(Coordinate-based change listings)
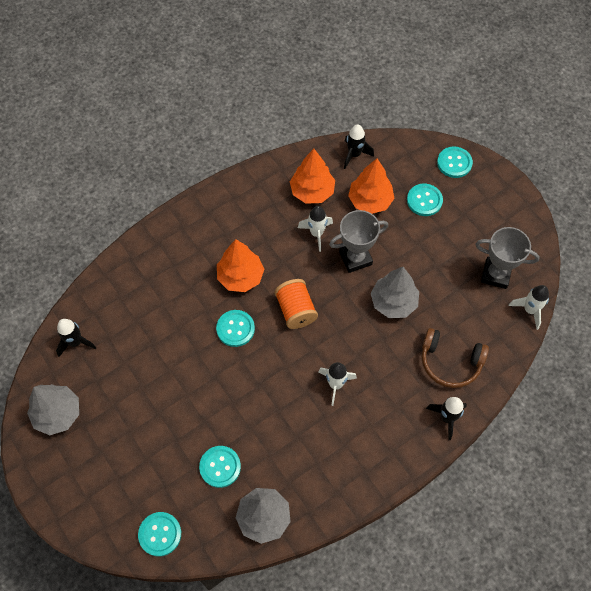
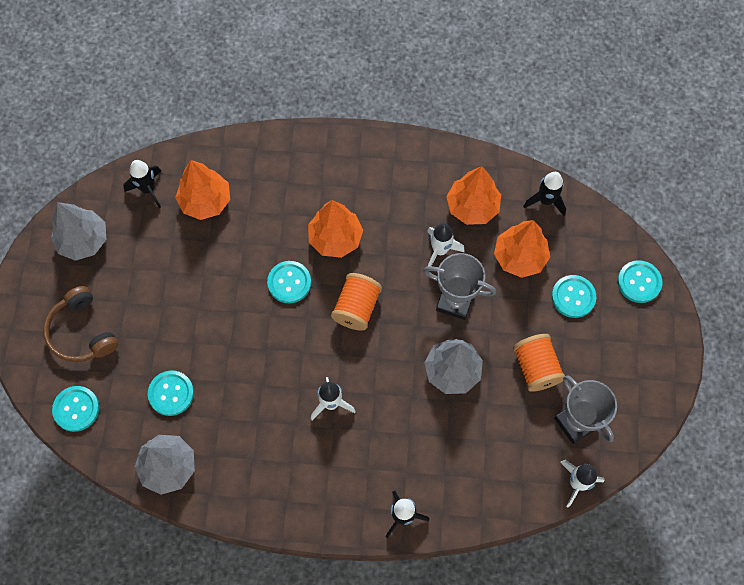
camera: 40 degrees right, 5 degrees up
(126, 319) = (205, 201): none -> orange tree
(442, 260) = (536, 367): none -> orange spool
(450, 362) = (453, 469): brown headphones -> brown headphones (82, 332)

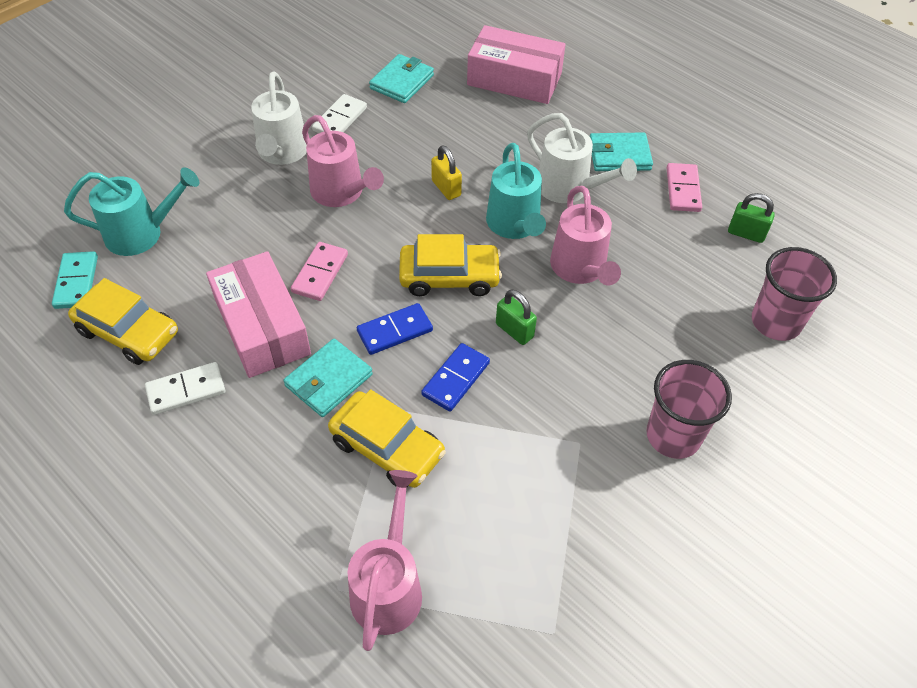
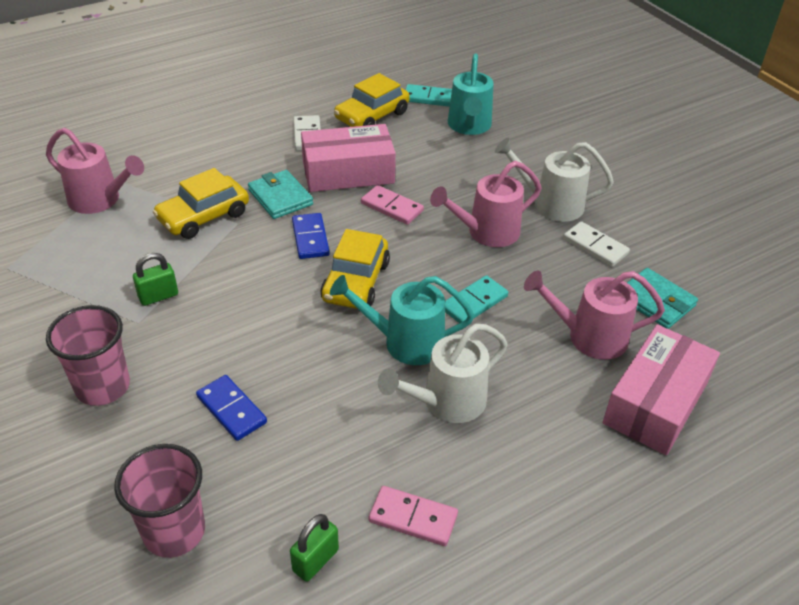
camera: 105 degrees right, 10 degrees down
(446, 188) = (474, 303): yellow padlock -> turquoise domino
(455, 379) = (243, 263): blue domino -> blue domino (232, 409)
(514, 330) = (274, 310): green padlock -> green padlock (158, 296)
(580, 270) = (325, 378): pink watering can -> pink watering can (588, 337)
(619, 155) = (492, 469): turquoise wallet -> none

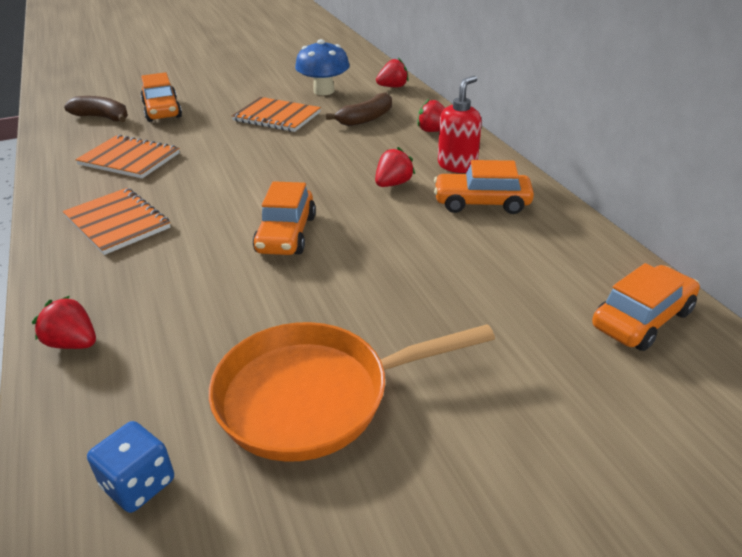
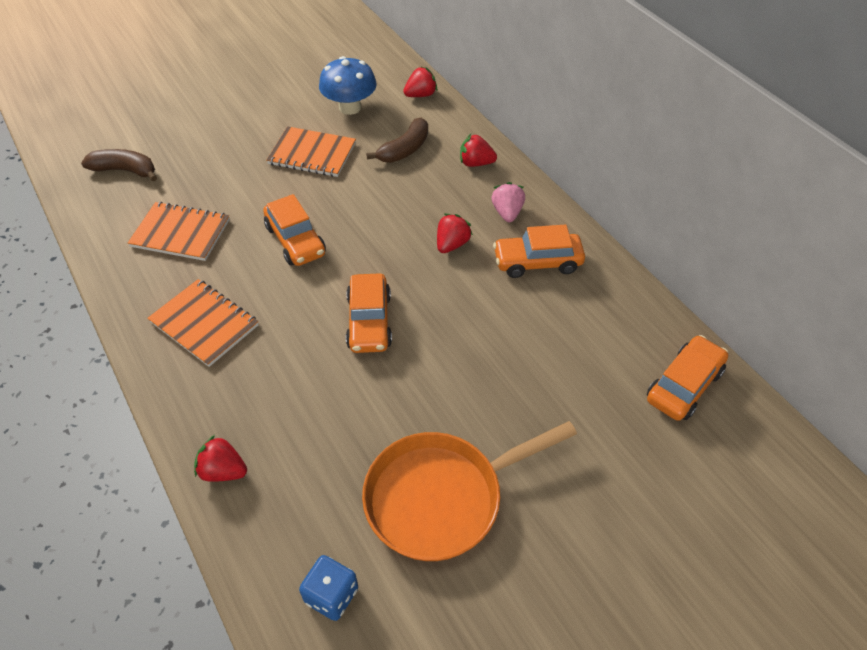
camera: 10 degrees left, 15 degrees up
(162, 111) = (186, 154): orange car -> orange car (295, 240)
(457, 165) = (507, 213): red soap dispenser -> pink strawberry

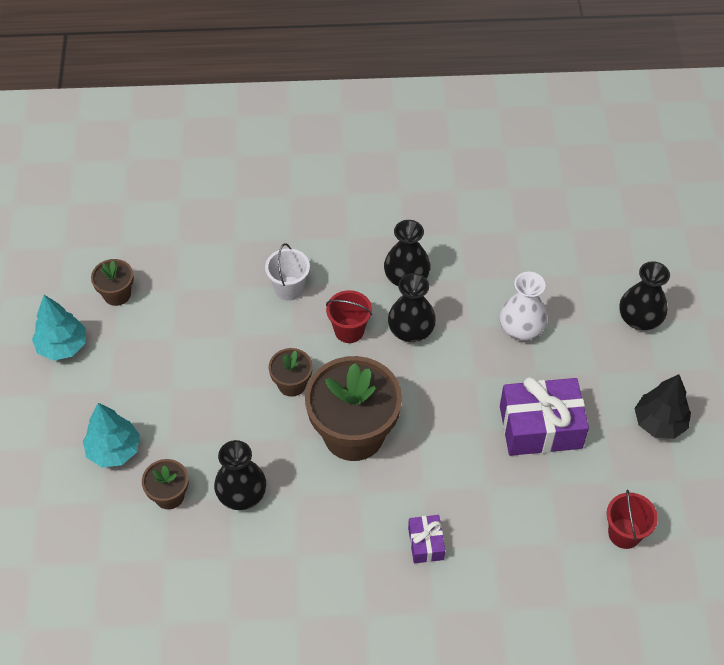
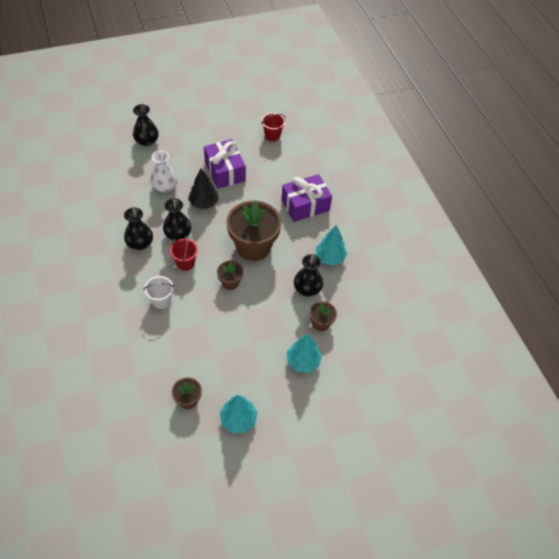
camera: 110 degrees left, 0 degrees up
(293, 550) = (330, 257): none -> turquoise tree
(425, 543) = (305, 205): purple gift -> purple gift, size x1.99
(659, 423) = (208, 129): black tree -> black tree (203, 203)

**WORK ORDER:**
Exact text is required for the lines from the one with "camera: 10 degrees left, 15 degrees up" through the last line of the entries, both included. Omit pictures.

**ANSWER BOX:**
camera: 10 degrees left, 15 degrees up
(162, 111) = (186, 154): orange car -> orange car (295, 240)
(457, 165) = (507, 213): red soap dispenser -> pink strawberry

camera: 110 degrees left, 0 degrees up
(293, 550) = (330, 257): none -> turquoise tree
(425, 543) = (305, 205): purple gift -> purple gift, size x1.99
(659, 423) = (208, 129): black tree -> black tree (203, 203)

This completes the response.